Excluding pictures, reproduce word for word the lines from the one containing "D2: LED white (A FILT2, K VX) -> none" through the end of the material below.

═════ The records ═════

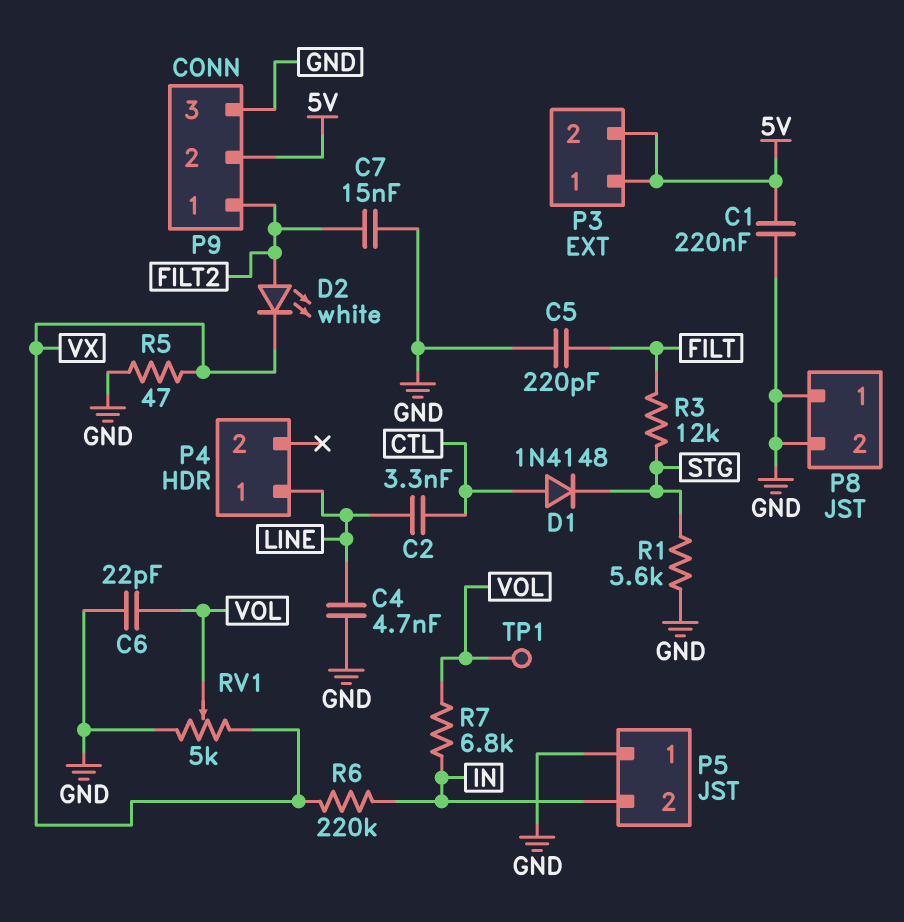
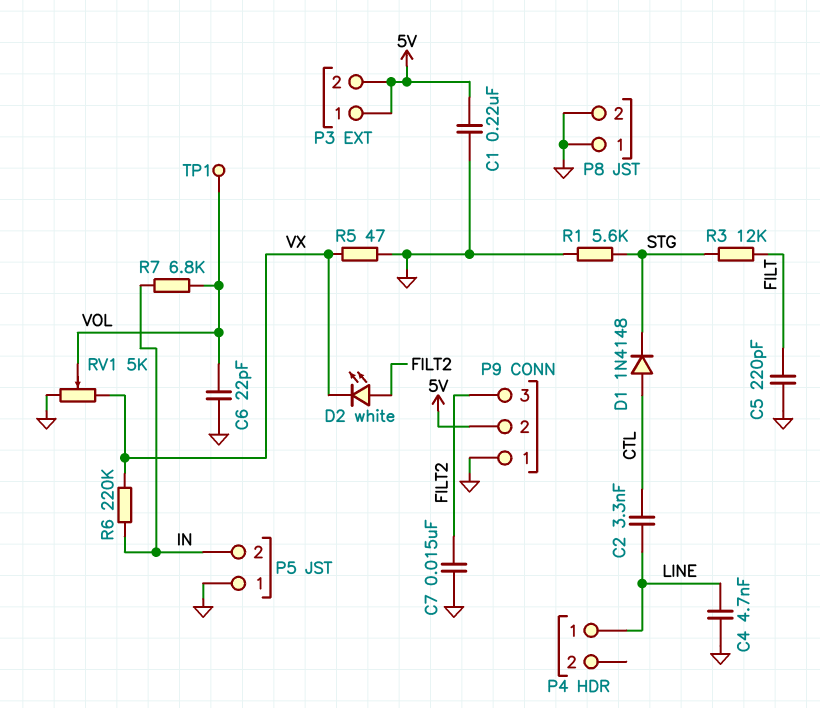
P9 pin 1: FILT2 -> GND
P9 pin 3: GND -> FILT2

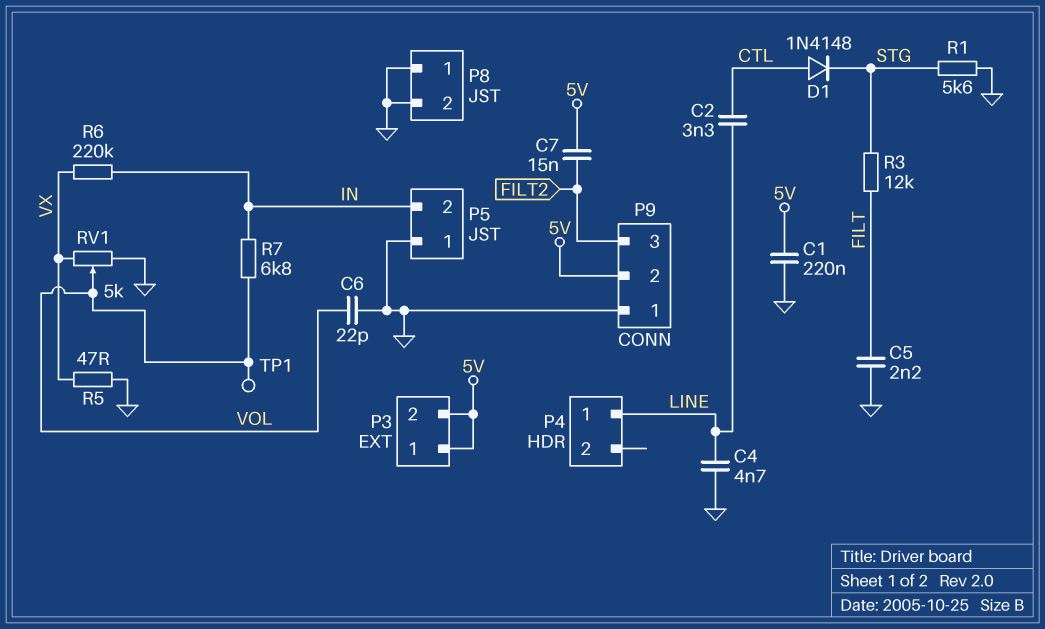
C5: 220pF (FILT, GND) -> 2.2nF (FILT, GND)
C7: 15nF (FILT2, GND) -> 15nF (5V, FILT2)
D2: LED white (A FILT2, K VX) -> none

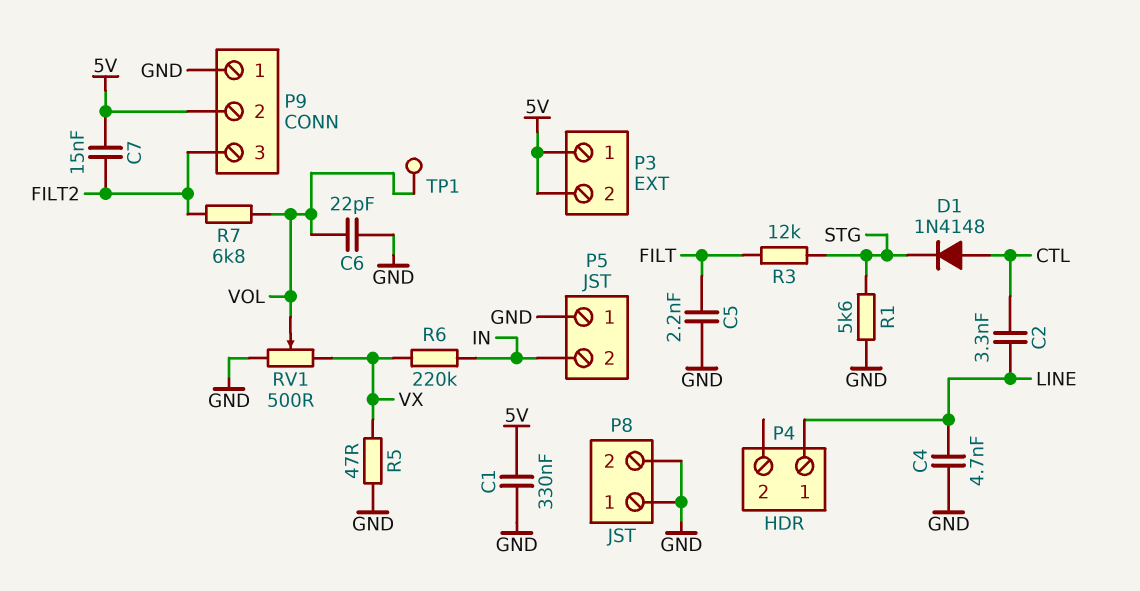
C1: 220nF (5V, GND) -> 330nF (5V, GND)
R7: 6.8k (IN, VOL) -> 6.8k (FILT2, VOL)
RV1: 5k (GND, VX, wiper VOL) -> 500 (GND, VX, wiper VOL)

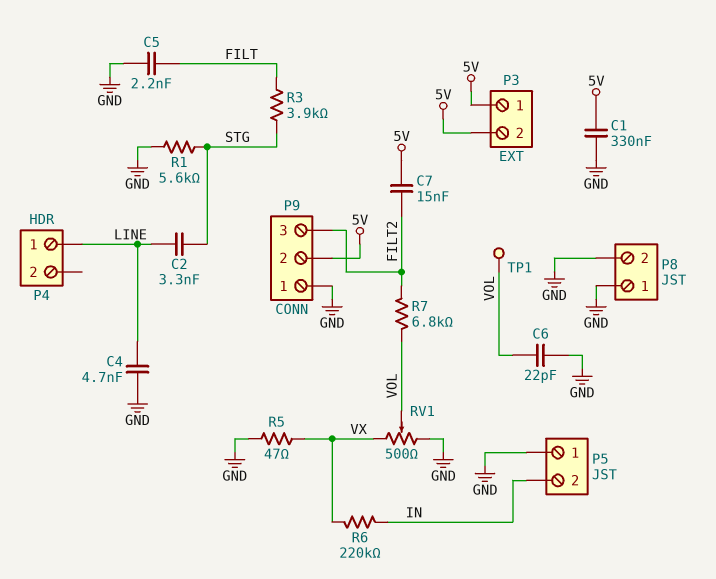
C2: 3.3nF (CTL, LINE) -> 3.3nF (LINE, STG)
D1: diode 1N4148 (A CTL, K STG) -> none
R3: 12k (FILT, STG) -> 3.9k (FILT, STG)

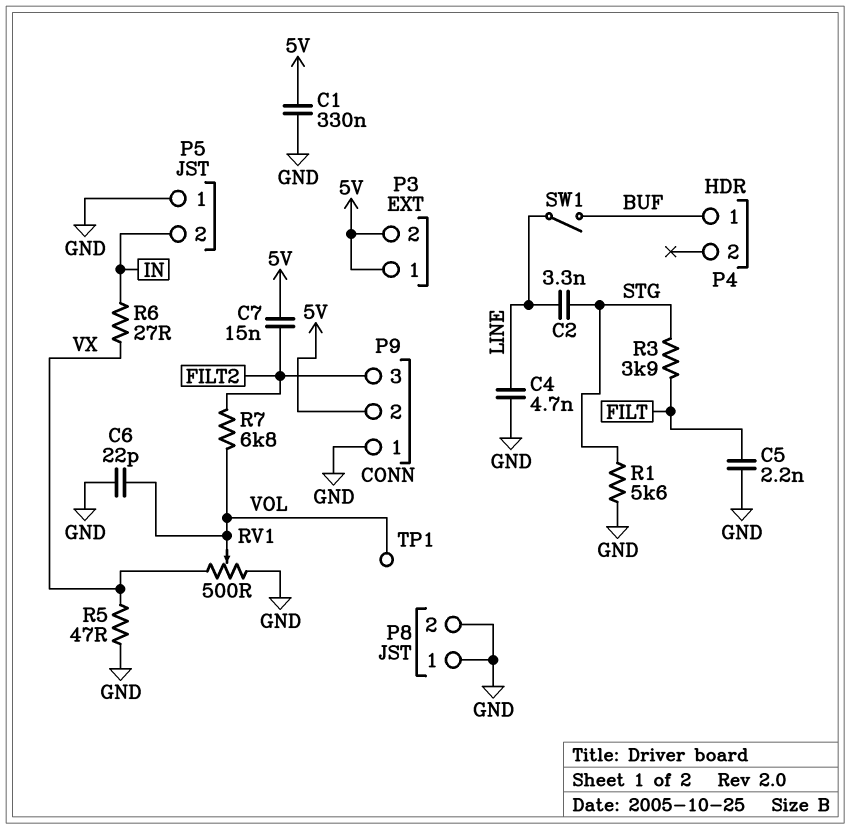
P4 pin 1: LINE -> BUF
R6: 220k (IN, VX) -> 27 (IN, VX)
SW1: none -> switch (BUF, LINE)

═════

**Completed task**
D2: LED white (A FILT2, K VX) -> none

C1: 220nF (5V, GND) -> 330nF (5V, GND)
R7: 6.8k (IN, VOL) -> 6.8k (FILT2, VOL)
RV1: 5k (GND, VX, wiper VOL) -> 500 (GND, VX, wiper VOL)

C2: 3.3nF (CTL, LINE) -> 3.3nF (LINE, STG)
D1: diode 1N4148 (A CTL, K STG) -> none
R3: 12k (FILT, STG) -> 3.9k (FILT, STG)

P4 pin 1: LINE -> BUF
R6: 220k (IN, VX) -> 27 (IN, VX)
SW1: none -> switch (BUF, LINE)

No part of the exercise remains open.